• **WHAT THE EXERCISE ASKS**
Set down exactly the lines that run from the line with "white line: (782, 360)" to the end of the data, and nothing else.

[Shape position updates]
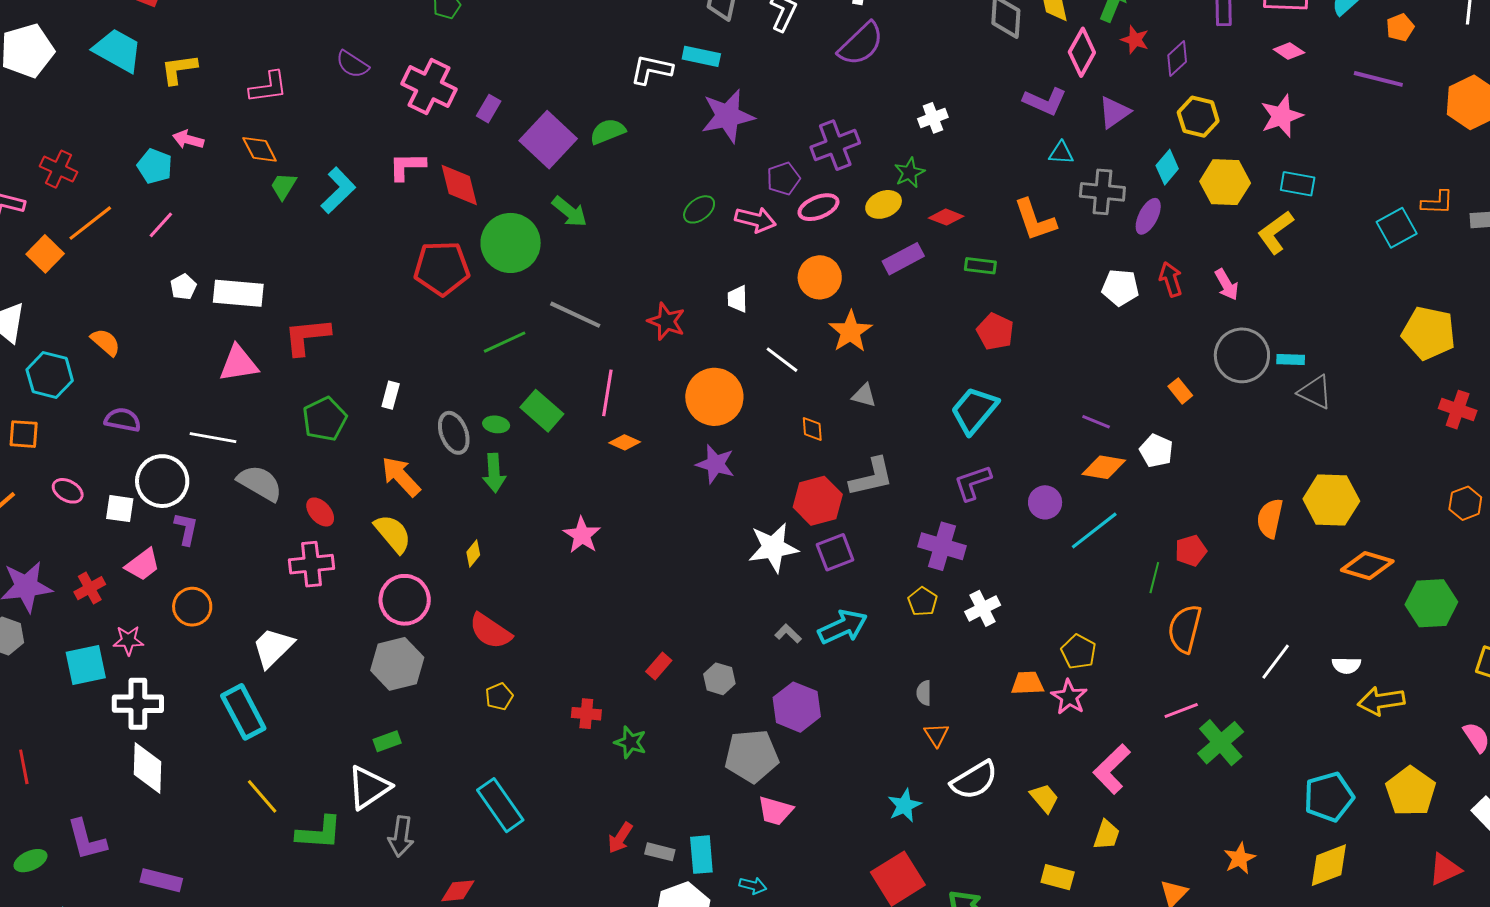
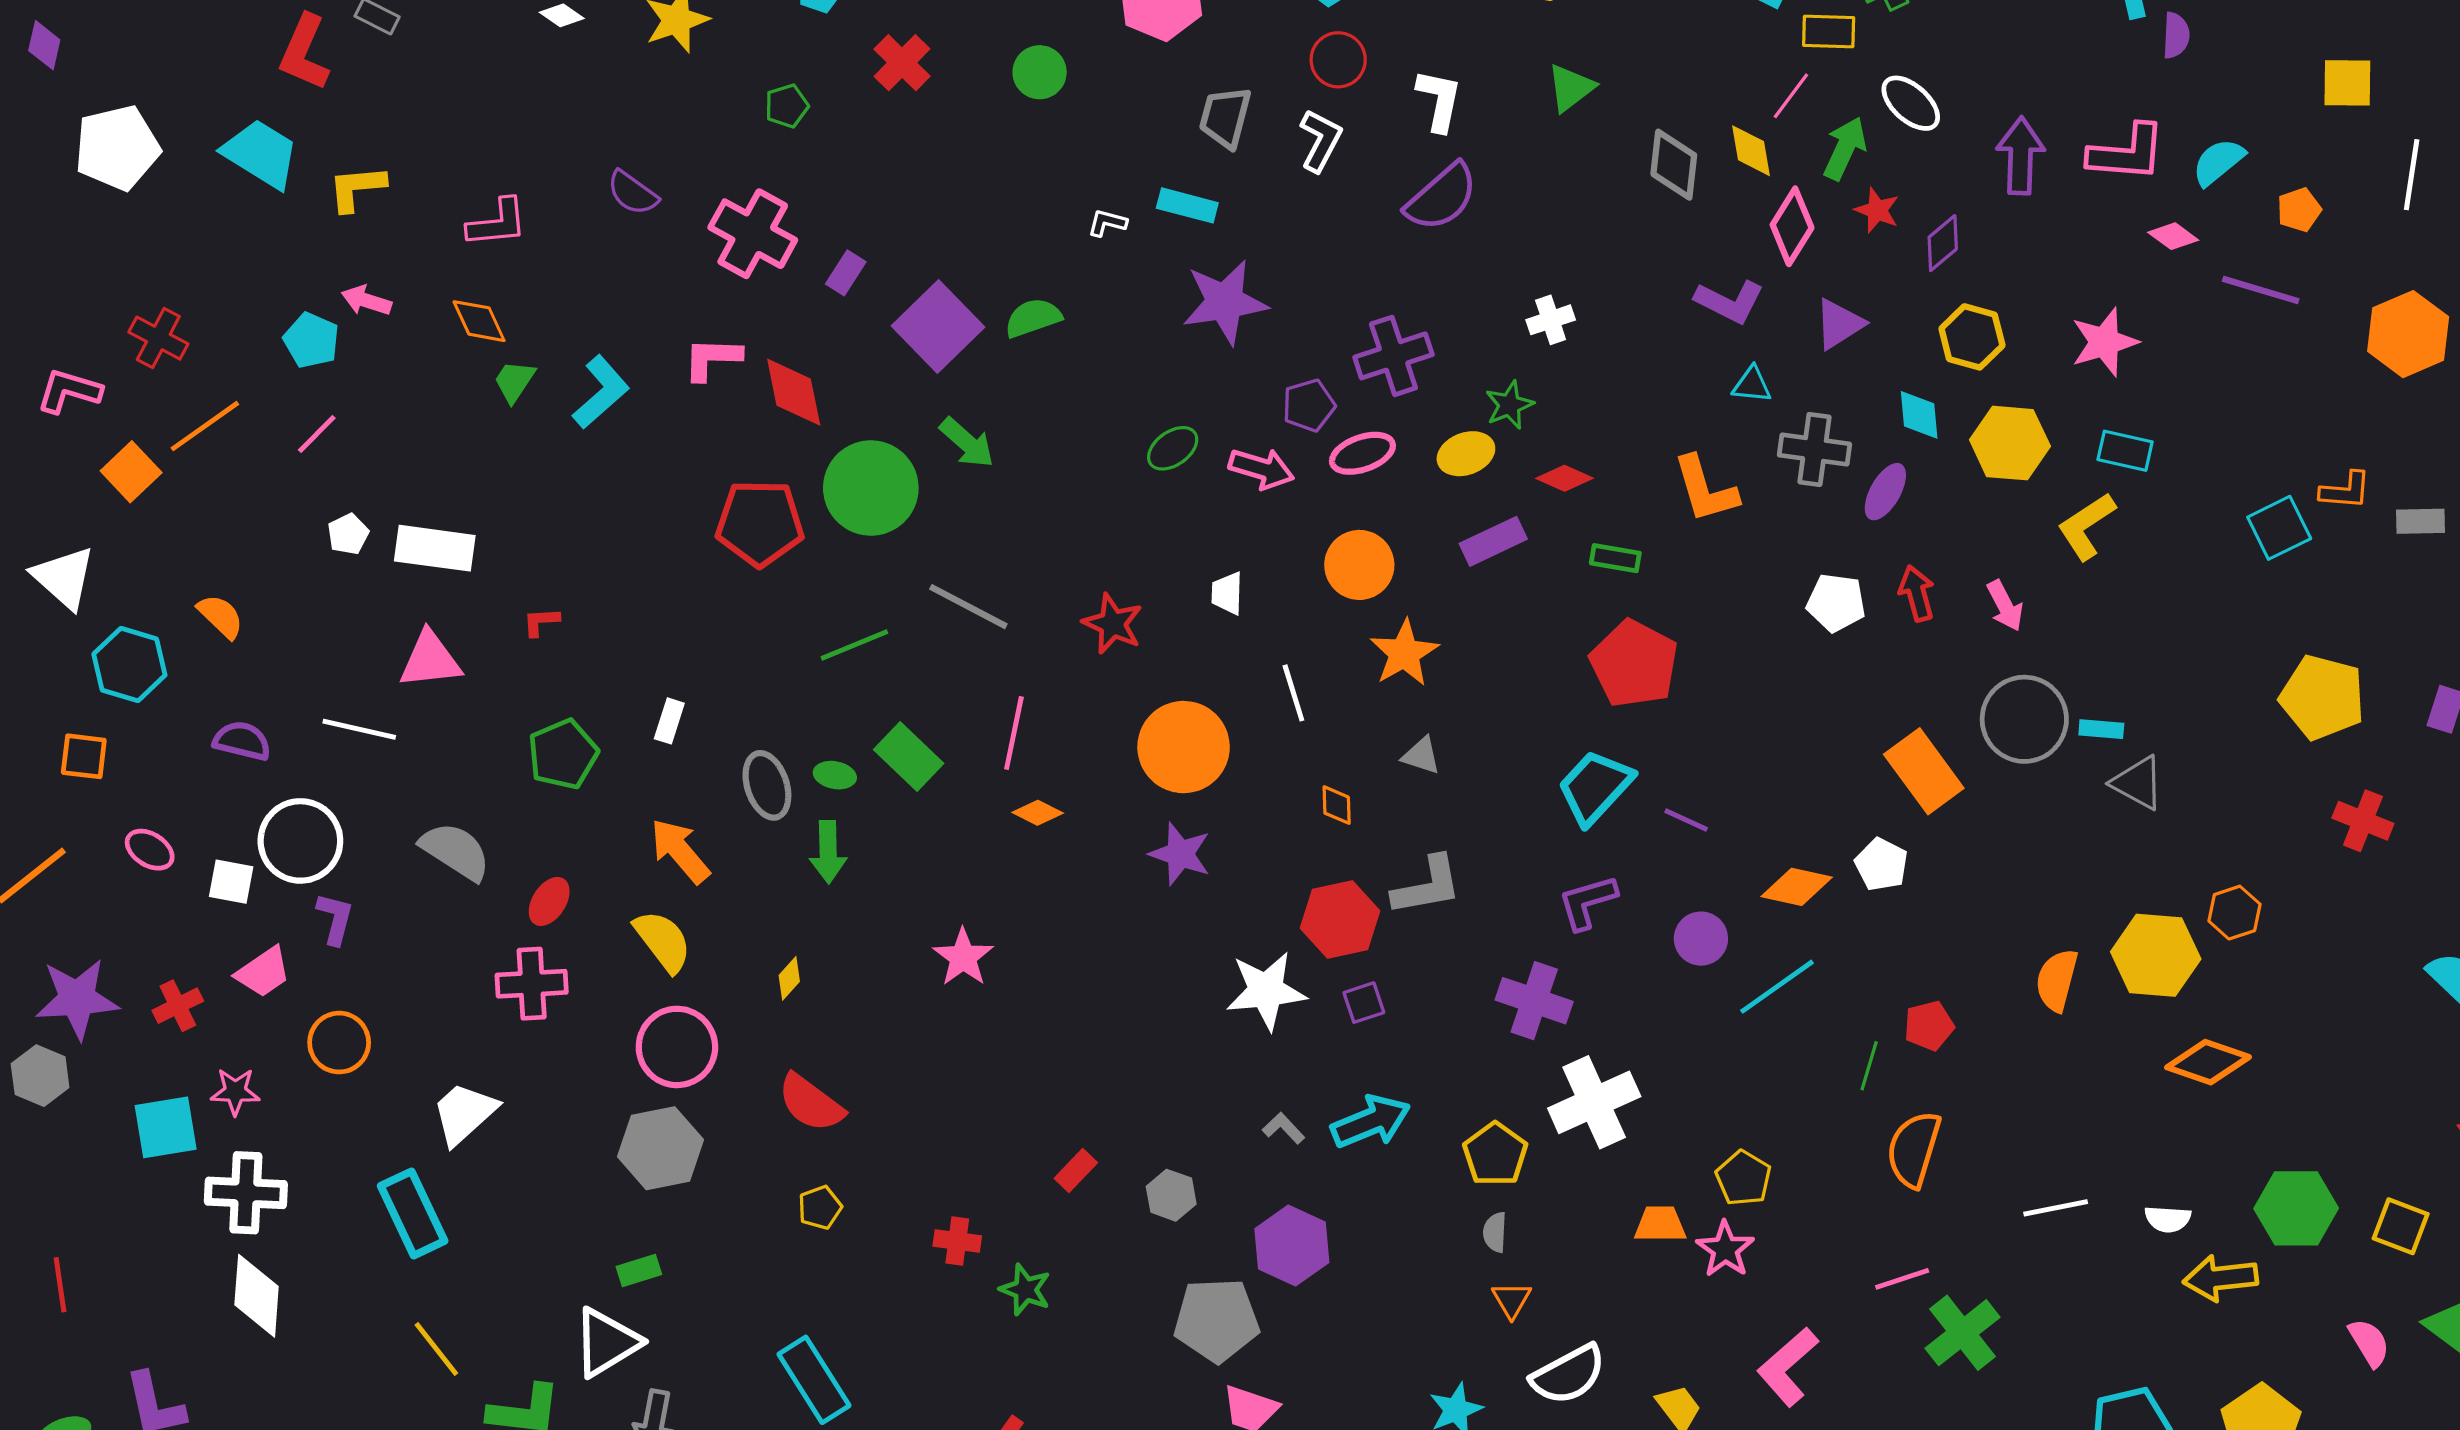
pink diamond: (1289, 51) -> (2173, 236), moved
white L-shape: (651, 70) -> (1107, 223), size x0.6
cyan diamond: (1167, 167) -> (1919, 415), turned -48
red pentagon: (995, 332) -> (1634, 664), size x1.5
red L-shape: (307, 336) -> (541, 622), size x0.5
white line: (782, 360) -> (1293, 693), turned 33
orange rectangle: (1180, 391) -> (1924, 771), size x2.0
purple line: (1096, 422) -> (1686, 820), moved
white line: (213, 438) -> (359, 729), moved
orange hexagon: (1465, 503) -> (2234, 913), moved
red ellipse: (320, 512) -> (549, 901), turned 72
purple square: (835, 552) -> (1364, 1003), size x0.7
yellow pentagon: (923, 602) -> (1495, 1154), moved, size x1.4
green hexagon: (1431, 603) -> (2296, 1208), moved
white cross: (983, 608) -> (1594, 1102), size x1.6
white line: (1276, 662) -> (2056, 1208), turned 39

• **SOLUTION TO THIS EXERCISE**
white line: (782, 360) -> (1293, 693), turned 33
orange rectangle: (1180, 391) -> (1924, 771), size x2.0
purple line: (1096, 422) -> (1686, 820), moved
white line: (213, 438) -> (359, 729), moved
orange hexagon: (1465, 503) -> (2234, 913), moved
red ellipse: (320, 512) -> (549, 901), turned 72
purple square: (835, 552) -> (1364, 1003), size x0.7
yellow pentagon: (923, 602) -> (1495, 1154), moved, size x1.4
green hexagon: (1431, 603) -> (2296, 1208), moved
white cross: (983, 608) -> (1594, 1102), size x1.6
white line: (1276, 662) -> (2056, 1208), turned 39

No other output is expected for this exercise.